BEGIN Provided entries

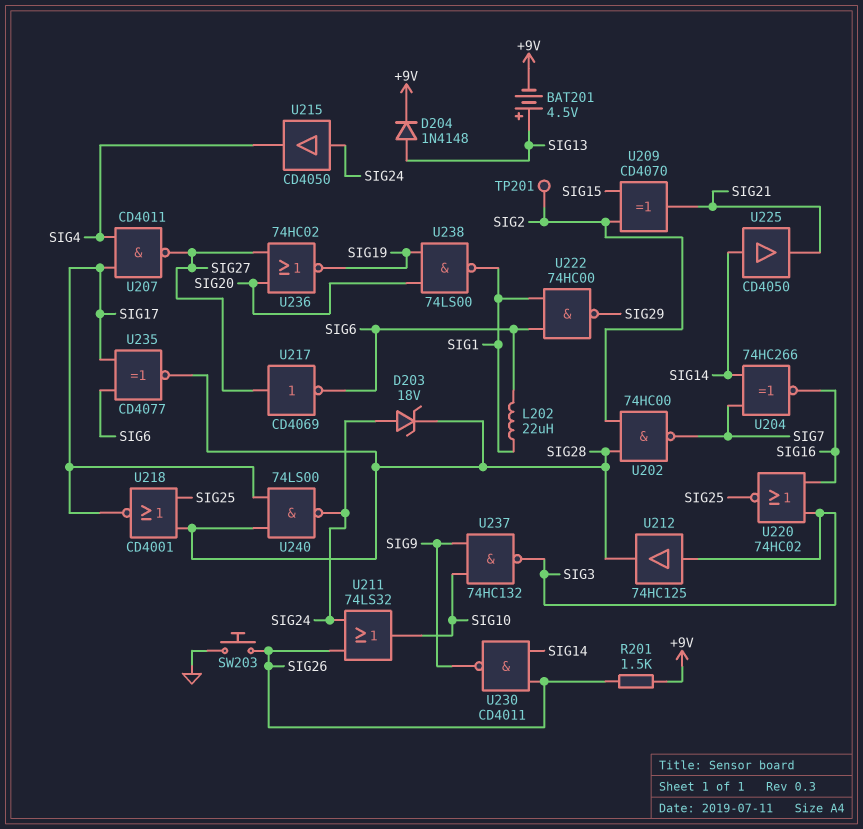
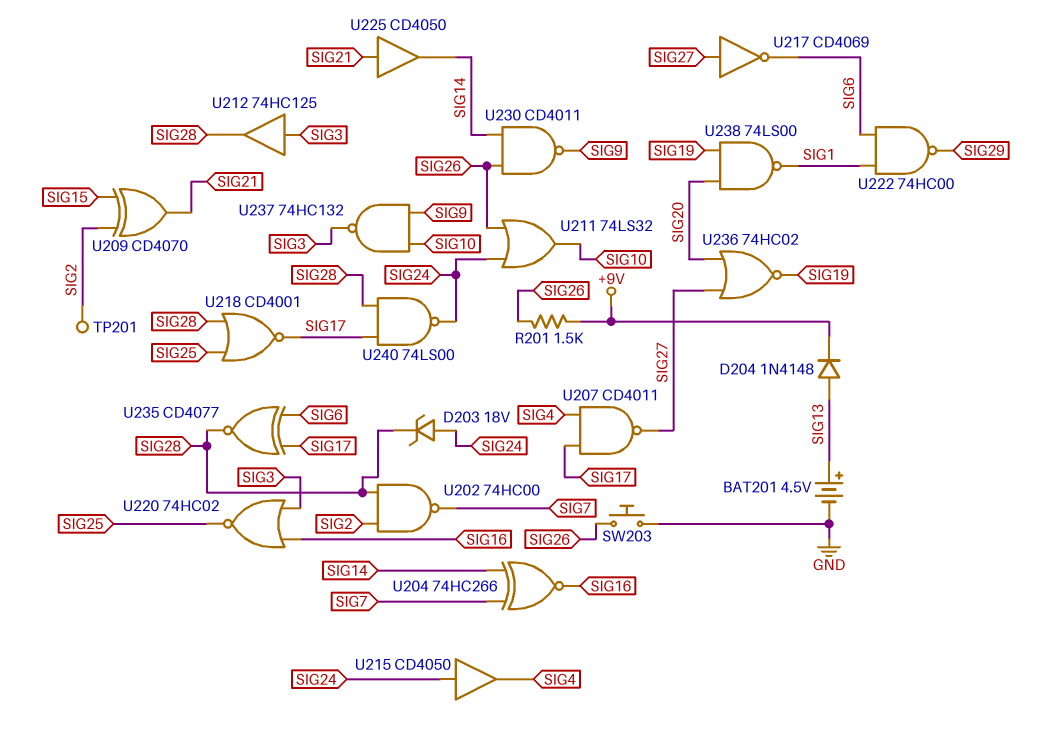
BAT201: 4.5V (plus SIG13, minus +9V) -> 4.5V (plus SIG13, minus GND)
L202: 22uH (SIG1, SIG6) -> none
U225: buffer CD4050 (in SIG14, out SIG21) -> buffer CD4050 (in SIG21, out SIG14)

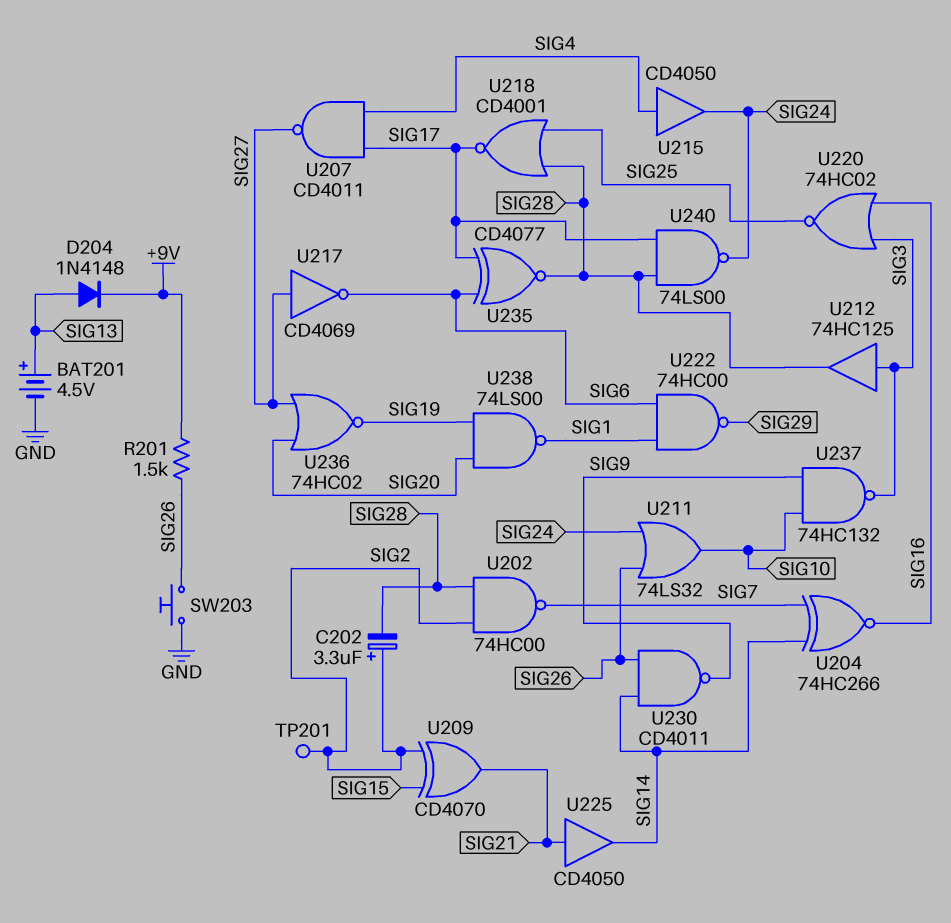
C202: none -> 3.3uF (plus SIG2, minus SIG28)
D203: zener 18V (A SIG24, K SIG28) -> none
U215: buffer CD4050 (in SIG24, out SIG4) -> buffer CD4050 (in SIG4, out SIG24)

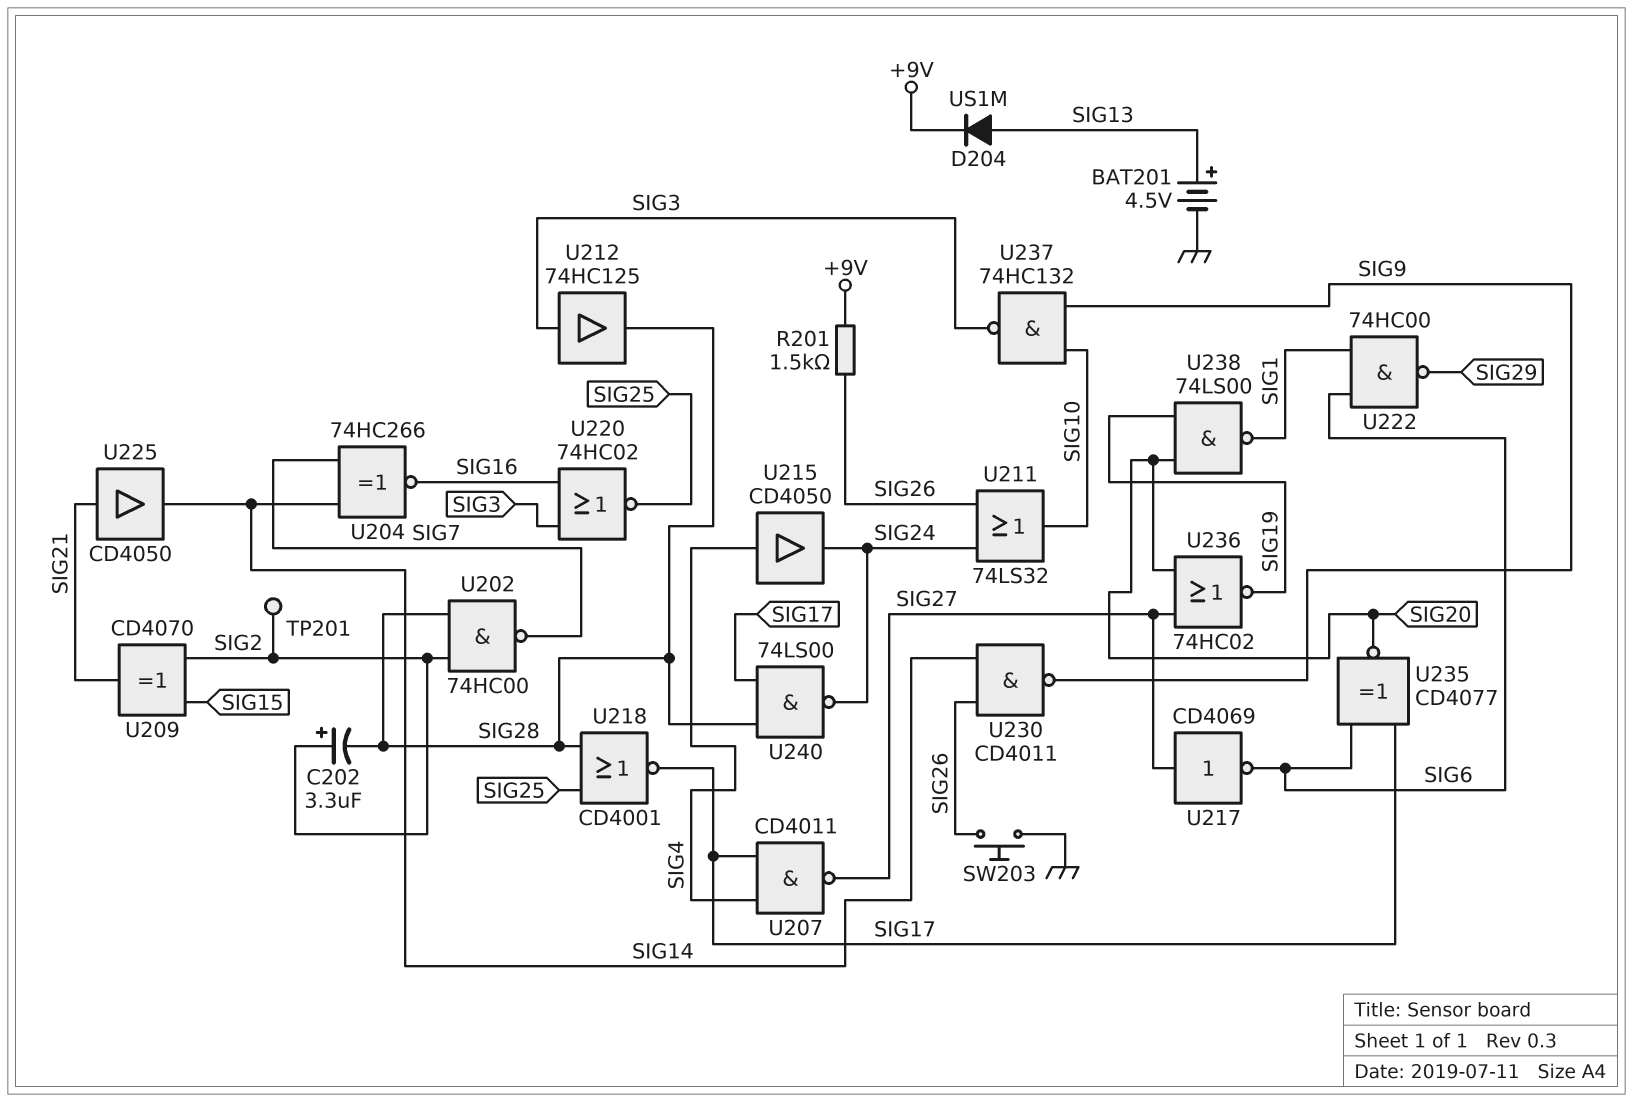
D204: diode 1N4148 (A SIG13, K +9V) -> diode US1M (A SIG13, K +9V)
U235: XNOR CD4077 (in SIG6, in SIG17, out SIG28) -> XNOR CD4077 (in SIG6, in SIG17, out SIG20)

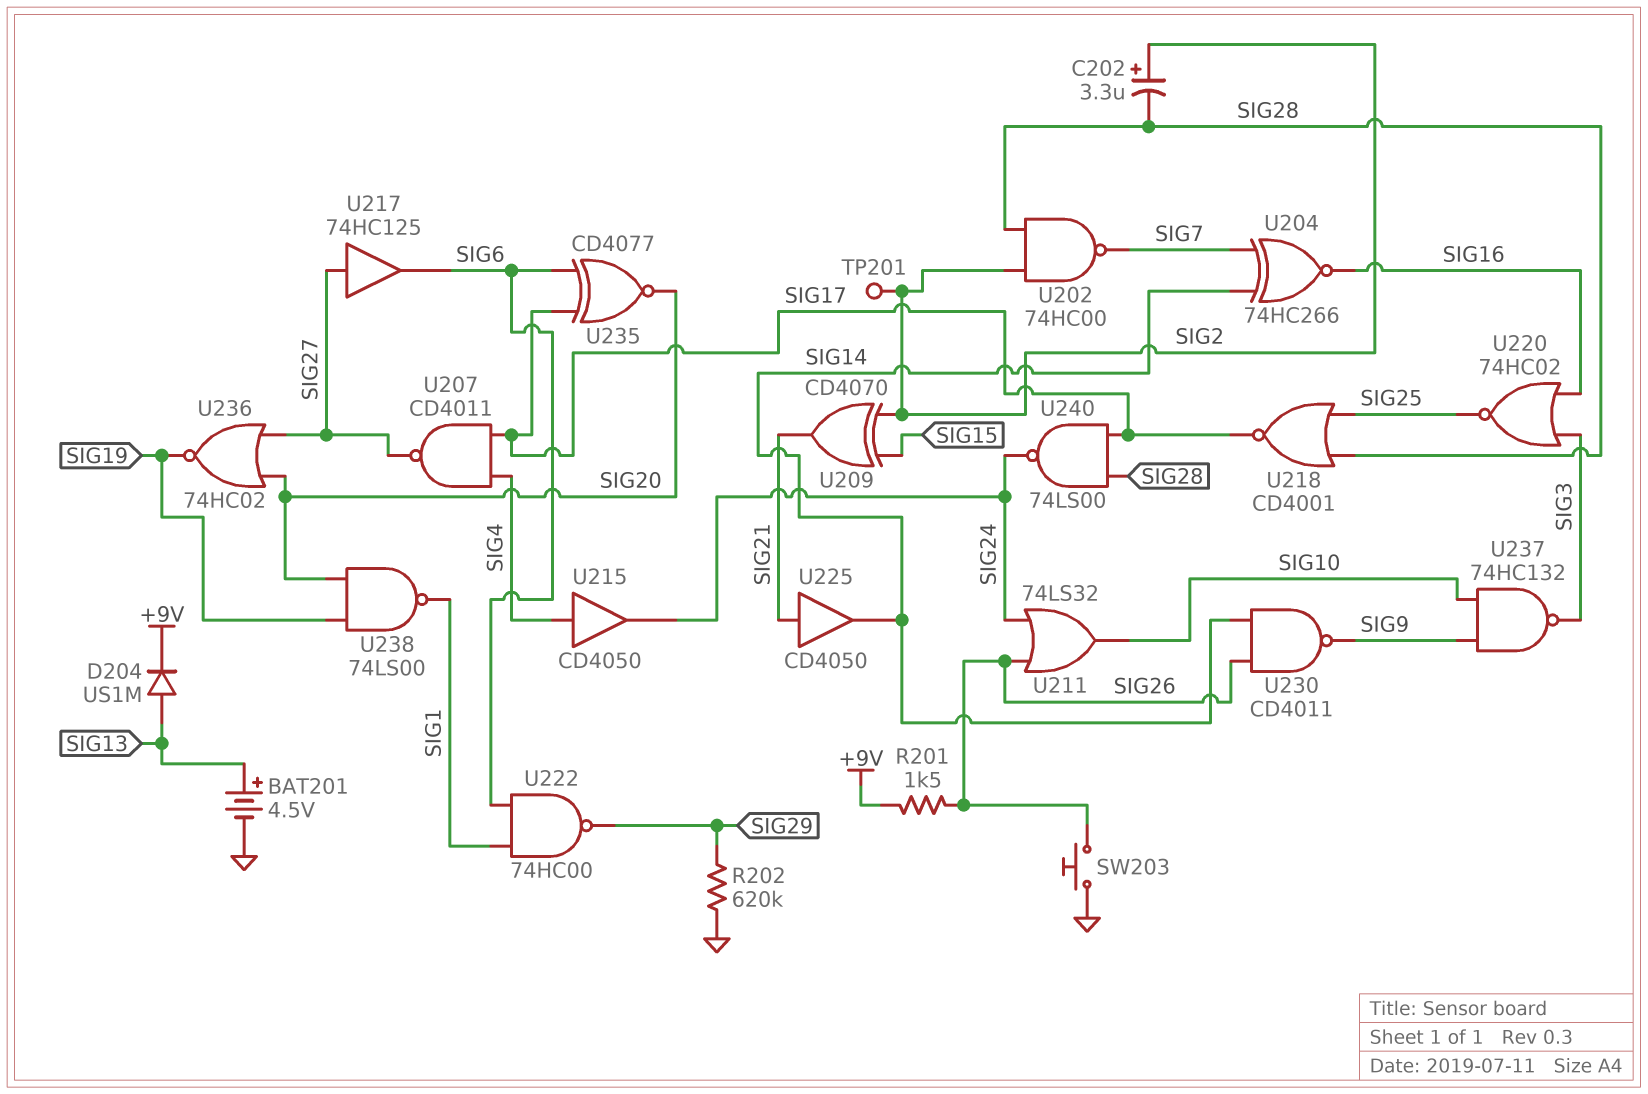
R202: none -> 620k (GND, SIG29)
U212: buffer 74HC125 (in SIG3, out SIG28) -> none
U217: NOT CD4069 (in SIG27, out SIG6) -> buffer 74HC125 (in SIG27, out SIG6)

END Provided entries

Pictures aside, set down the lines from the one containing "U235: XNOR CD4077" through the end of the records above, exactly and only those.

Written solution
U235: XNOR CD4077 (in SIG6, in SIG17, out SIG28) -> XNOR CD4077 (in SIG6, in SIG17, out SIG20)

R202: none -> 620k (GND, SIG29)
U212: buffer 74HC125 (in SIG3, out SIG28) -> none
U217: NOT CD4069 (in SIG27, out SIG6) -> buffer 74HC125 (in SIG27, out SIG6)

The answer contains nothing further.